*Instructions to follow*
Reproduce every line in the listing that contains the word "vessel".

*Provided data*

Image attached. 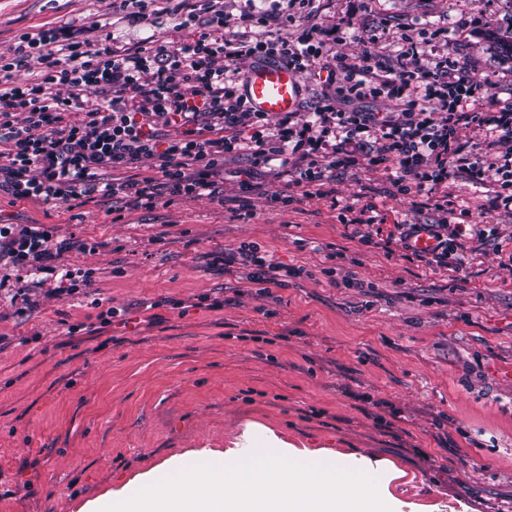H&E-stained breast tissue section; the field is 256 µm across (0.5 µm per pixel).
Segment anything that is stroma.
Listing matches in <instances>:
<instances>
[{
    "label": "stroma",
    "mask_w": 512,
    "mask_h": 512,
    "mask_svg": "<svg viewBox=\"0 0 512 512\" xmlns=\"http://www.w3.org/2000/svg\"><path fill=\"white\" fill-rule=\"evenodd\" d=\"M103 13L118 46L193 35L166 13L131 22L121 0H0V55L43 26L90 38ZM293 13L317 24L324 53L384 65L410 36L423 65L449 56L512 98V60L485 38L512 36V0H309ZM256 184L249 217L230 173L224 202L119 215L107 200L0 196V224L45 225L60 263L92 278L67 294L0 254V512H80L172 457L239 447L247 430L308 463L383 461L400 472L392 495L420 512H512V209L484 210L486 186L449 181L454 222L492 234L471 242L460 271L432 270L336 219L333 200L388 186L385 171L337 170L335 199L288 206L270 202L285 181ZM385 211L383 238L440 217L400 193ZM243 243L300 276L258 291L218 260Z\"/></svg>",
    "instance_id": "1"
}]
</instances>
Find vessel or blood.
Masks as SVG:
<instances>
[{
	"mask_svg": "<svg viewBox=\"0 0 512 512\" xmlns=\"http://www.w3.org/2000/svg\"><path fill=\"white\" fill-rule=\"evenodd\" d=\"M301 89L298 71L282 62H258L251 65L241 86L250 106L271 119L296 111Z\"/></svg>",
	"mask_w": 512,
	"mask_h": 512,
	"instance_id": "1",
	"label": "vessel or blood"
}]
</instances>
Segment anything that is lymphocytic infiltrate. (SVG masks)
Returning <instances> with one entry per match:
<instances>
[{"instance_id":"f902f5d3","label":"lymphocytic infiltrate","mask_w":512,"mask_h":512,"mask_svg":"<svg viewBox=\"0 0 512 512\" xmlns=\"http://www.w3.org/2000/svg\"><path fill=\"white\" fill-rule=\"evenodd\" d=\"M228 21L220 0H208L199 20L191 0H177L174 16L194 28L191 40L173 46L150 38L132 48L104 46L48 28L18 37L11 56H0V193L15 201L70 203L112 200L117 210L150 209L157 204L207 197L224 198V169L247 157L250 170L285 179L305 197H326L336 169L385 166L393 188L427 197L443 217L433 224L398 225L396 240H375L371 225L383 223L377 203L355 197L340 208L341 223L360 226L361 244L412 249L411 237L424 232L434 249L416 253L426 265L462 269L466 244L482 240L481 224L445 219L444 184L467 172L473 183L491 182L490 209L512 207V102L492 101V84L447 62L427 68L417 47L401 51L392 66L371 55L352 63L334 55L322 67V44L310 24L289 32L286 17H269V29H256V0ZM234 24L231 38L217 31ZM36 60L37 78L16 82L14 70ZM284 61L297 70L326 69L337 94L379 95L404 114L397 121L381 112H344L335 96L320 95L303 117L288 113L271 120L254 111L240 94V61ZM166 118L177 133L162 137L155 118ZM488 128L487 150L497 159L489 167L470 163L468 144L456 136L461 125ZM370 141L372 154L355 157L346 142ZM154 163L153 174L121 177V170ZM47 229L15 230L0 225V245L13 265L38 274L57 254L47 249ZM225 267L246 266V280L261 291L279 284L282 267L258 245L223 251Z\"/></svg>"}]
</instances>
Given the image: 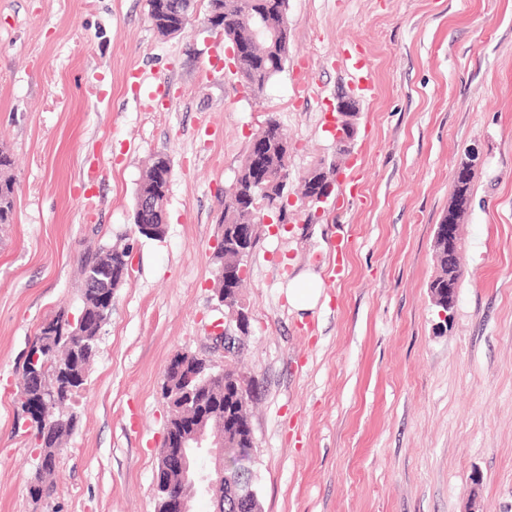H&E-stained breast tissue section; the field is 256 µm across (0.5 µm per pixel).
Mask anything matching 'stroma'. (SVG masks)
<instances>
[{"mask_svg":"<svg viewBox=\"0 0 512 512\" xmlns=\"http://www.w3.org/2000/svg\"><path fill=\"white\" fill-rule=\"evenodd\" d=\"M207 10L198 0L164 38L147 0H0V145L16 178L0 226V512H156L164 373L179 352L224 362L211 256L224 192L271 116L292 148L291 223L259 227L237 352L256 384L262 512H512V0H288V58L259 95ZM351 44L376 91L340 154L327 119L350 92ZM135 73L160 84L152 103ZM471 146L482 162L441 331L434 236ZM159 153L172 175L153 240L133 211ZM321 161L340 176L314 208L299 180ZM115 244L129 273L69 405L53 491L36 500V450L15 425L26 352L43 321L77 314L83 257ZM306 270L328 301L300 316L287 288Z\"/></svg>","mask_w":512,"mask_h":512,"instance_id":"1","label":"stroma"}]
</instances>
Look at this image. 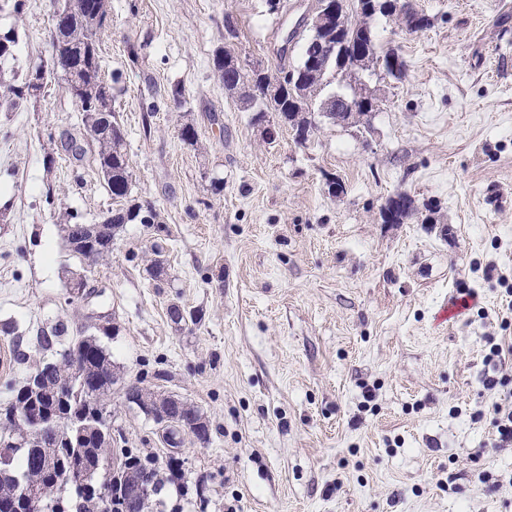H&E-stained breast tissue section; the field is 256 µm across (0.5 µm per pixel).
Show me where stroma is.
Here are the masks:
<instances>
[{
	"instance_id": "obj_1",
	"label": "stroma",
	"mask_w": 512,
	"mask_h": 512,
	"mask_svg": "<svg viewBox=\"0 0 512 512\" xmlns=\"http://www.w3.org/2000/svg\"><path fill=\"white\" fill-rule=\"evenodd\" d=\"M312 2L109 0L112 109L132 193L159 221L124 225L87 298L65 286L79 263L59 225L116 202L91 156L59 151L44 167L48 134L79 133L78 107L51 81L39 110L0 112V404L54 359L40 331L97 312L124 381L209 424L207 443L184 436L185 478L151 512H512V447L493 425L494 404L512 405V358L487 357L489 339L512 340V0H415L432 20L417 33L374 18L404 75H364L379 110L348 125L312 115L302 146L276 113L244 111L212 56L230 23L242 70L275 72ZM13 4L0 0V30L18 29L21 75L45 54L51 7L25 0L18 18ZM401 193L411 212L384 221ZM111 411L117 447L163 458L152 419L117 392Z\"/></svg>"
}]
</instances>
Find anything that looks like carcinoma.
Returning a JSON list of instances; mask_svg holds the SVG:
<instances>
[{
	"instance_id": "1",
	"label": "carcinoma",
	"mask_w": 512,
	"mask_h": 512,
	"mask_svg": "<svg viewBox=\"0 0 512 512\" xmlns=\"http://www.w3.org/2000/svg\"><path fill=\"white\" fill-rule=\"evenodd\" d=\"M336 3L334 26L323 35H310L305 39L301 59L296 64H286V55L280 54L277 74L263 69L243 72L234 52L227 48L215 51L213 70L224 83V88L238 96L244 110L260 114L275 112L281 122L299 132L312 126L309 115L325 113L329 120H336L334 94H323L325 87L335 81L342 84L354 75L380 70L389 77L400 78L406 64L393 49L379 52L374 42L371 21L378 15L402 17L411 31H419L417 22L424 13L409 9L385 8L386 0H315L312 10L319 13L330 3ZM52 14H61L62 20L52 23L48 50L55 53L64 64L62 69H43V63L31 67L21 80H5V65L14 59L17 44L15 29L0 32V112H12L23 105H36L46 83L56 79L63 84L67 94L83 113L95 111L96 102L112 93V85L105 83L102 74L99 35L109 20L108 0H51ZM335 44L333 55L311 69L308 62L319 53L317 40ZM83 137L95 147L93 161L102 181L119 201L113 209L94 224H87L75 213L59 224L61 239L69 255L85 264L87 253L93 252L102 259L112 252V242L125 224L139 222L153 224L157 213L153 206L131 196L130 163L126 151L124 130L114 112L96 122L82 118ZM108 328L82 323L77 335L67 345L56 351L50 361L51 369L43 375L42 391H58L60 397L38 405L57 412L65 420H76L84 433L81 454L89 468L102 465L112 457L111 403L112 383L116 378L108 350L100 343L97 333L107 334ZM78 361L83 375L73 374V361ZM101 390L104 397L93 407L87 389ZM11 402L0 407V440L14 443L11 453L0 456V501L8 500L17 485L39 476V462L45 456L56 457L60 470L66 469L70 448L75 444L74 432L61 428L56 434L39 438L31 421H24L14 412ZM166 468L155 459L141 460L129 449H122L120 464L126 468L150 471L151 481L140 508L148 509L149 499L158 493L164 482H173L181 475L172 467L173 460L165 457ZM70 484L58 482L43 495L44 512H60L62 504L58 493ZM75 512H99V501L74 490Z\"/></svg>"
}]
</instances>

*Exercise output*
Find vessel or blood.
	"label": "vessel or blood"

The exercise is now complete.